Please repeat each line below exactly, with no images in the copy.

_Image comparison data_
===

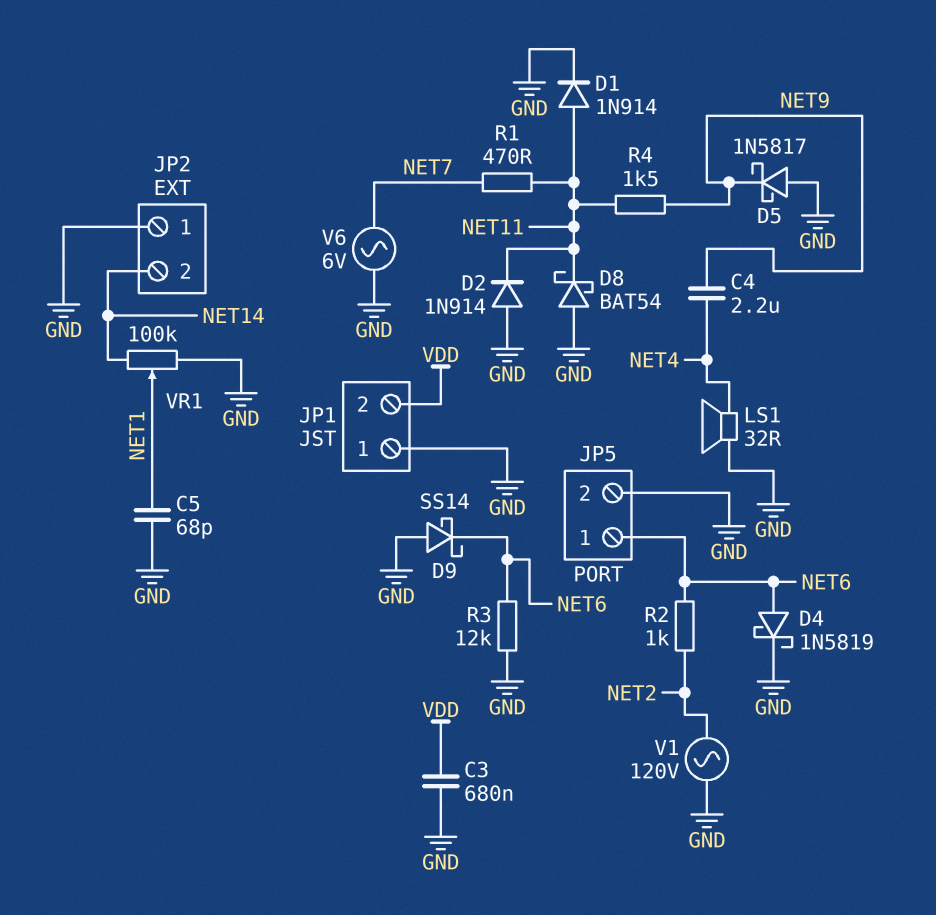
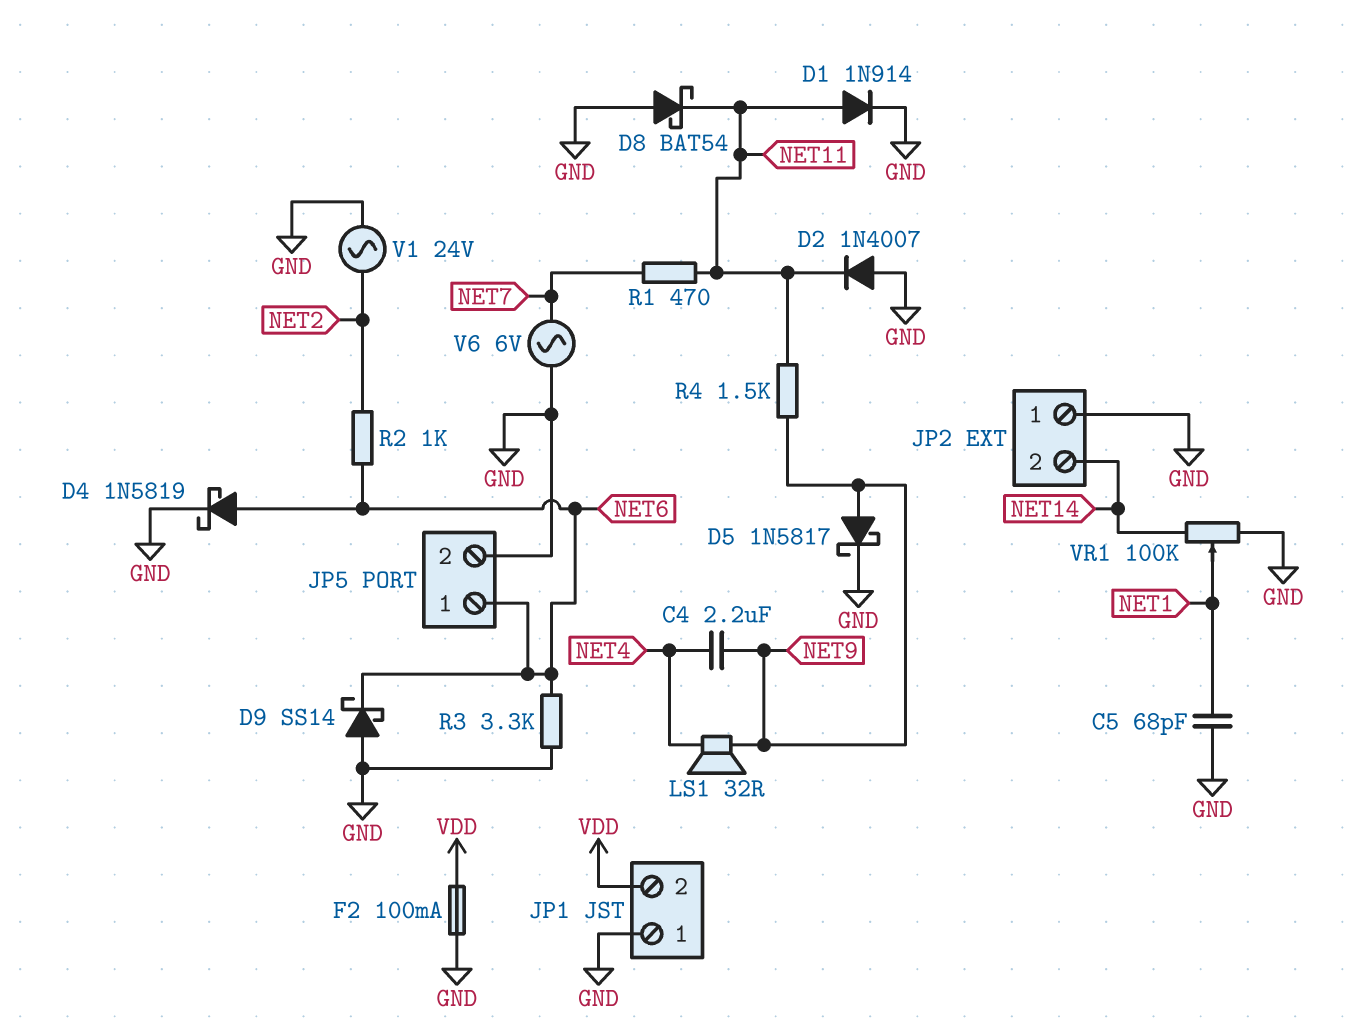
C3: 680nF (GND, VDD) -> none
D2: diode 1N914 (A GND, K NET11) -> diode 1N4007 (A GND, K NET11)
D5: schottky 1N5817 (A GND, K NET9) -> schottky 1N5817 (A NET9, K GND)
F2: none -> 100mA (GND, VDD)
LS1: speaker 32R (GND, NET4) -> speaker 32R (NET4, NET9)
R3: 12k (GND, NET6) -> 3.3k (GND, NET6)
V1: AC 120V (GND, NET2) -> AC 24V (GND, NET2)

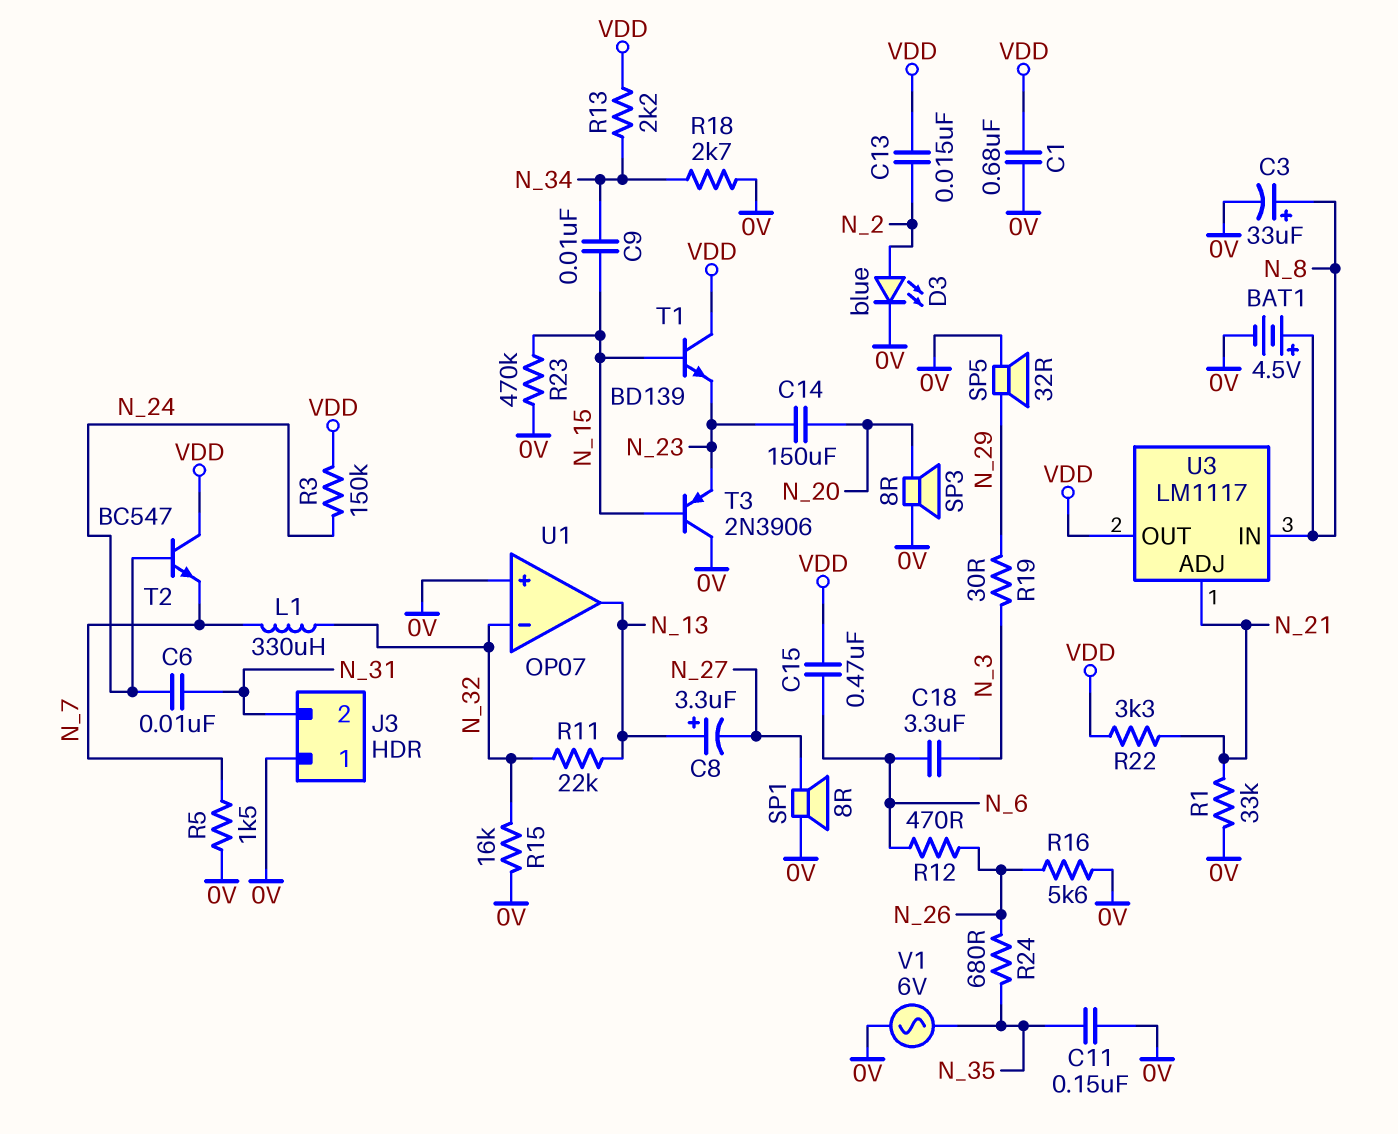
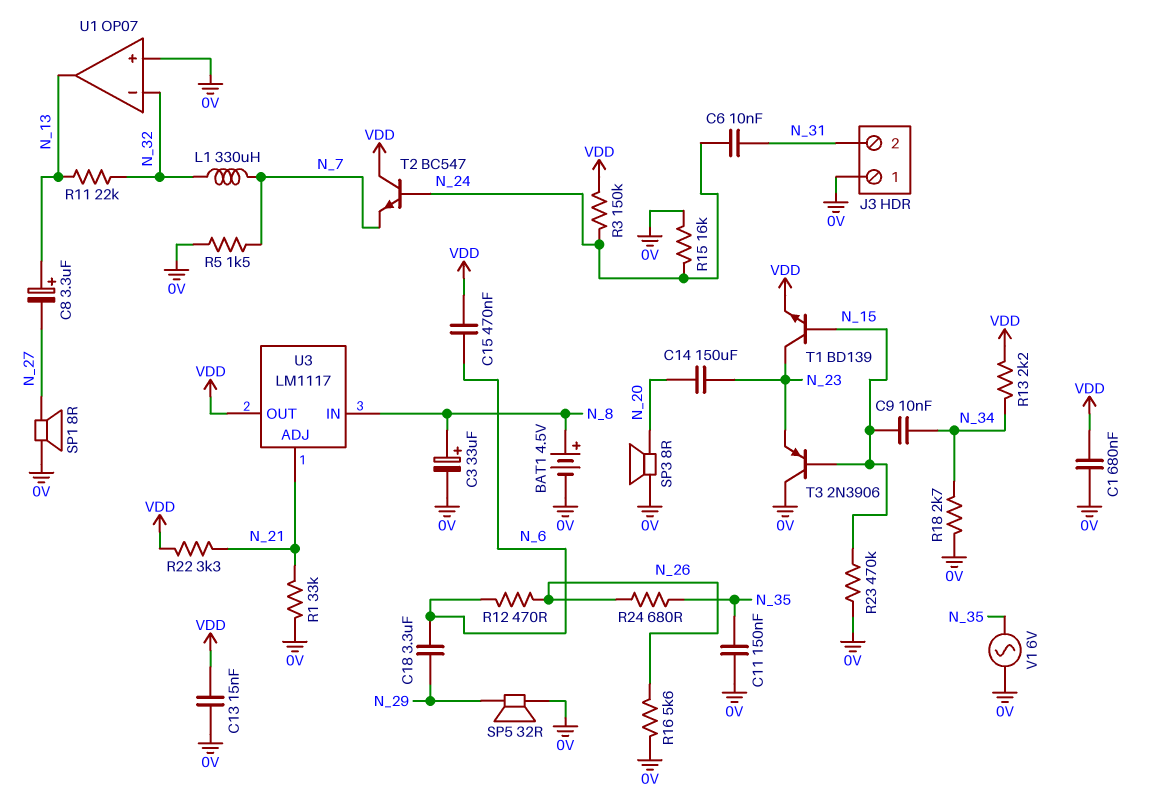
C13: 15nF (N_2, VDD) -> 15nF (0V, VDD)
C18: 3.3uF (N_3, N_6) -> 3.3uF (N_6, N_29)
D3: LED blue (A N_2, K 0V) -> none
R15: 16k (0V, N_32) -> 16k (0V, N_24)
R19: 30 (N_3, N_29) -> none
T1: NPN BD139 (B N_15, C VDD, E N_23) -> NPN BD139 (B N_15, C N_23, E VDD)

===

_ANSWER BOX_
C3: 680nF (GND, VDD) -> none
D2: diode 1N914 (A GND, K NET11) -> diode 1N4007 (A GND, K NET11)
D5: schottky 1N5817 (A GND, K NET9) -> schottky 1N5817 (A NET9, K GND)
F2: none -> 100mA (GND, VDD)
LS1: speaker 32R (GND, NET4) -> speaker 32R (NET4, NET9)
R3: 12k (GND, NET6) -> 3.3k (GND, NET6)
V1: AC 120V (GND, NET2) -> AC 24V (GND, NET2)

C13: 15nF (N_2, VDD) -> 15nF (0V, VDD)
C18: 3.3uF (N_3, N_6) -> 3.3uF (N_6, N_29)
D3: LED blue (A N_2, K 0V) -> none
R15: 16k (0V, N_32) -> 16k (0V, N_24)
R19: 30 (N_3, N_29) -> none
T1: NPN BD139 (B N_15, C VDD, E N_23) -> NPN BD139 (B N_15, C N_23, E VDD)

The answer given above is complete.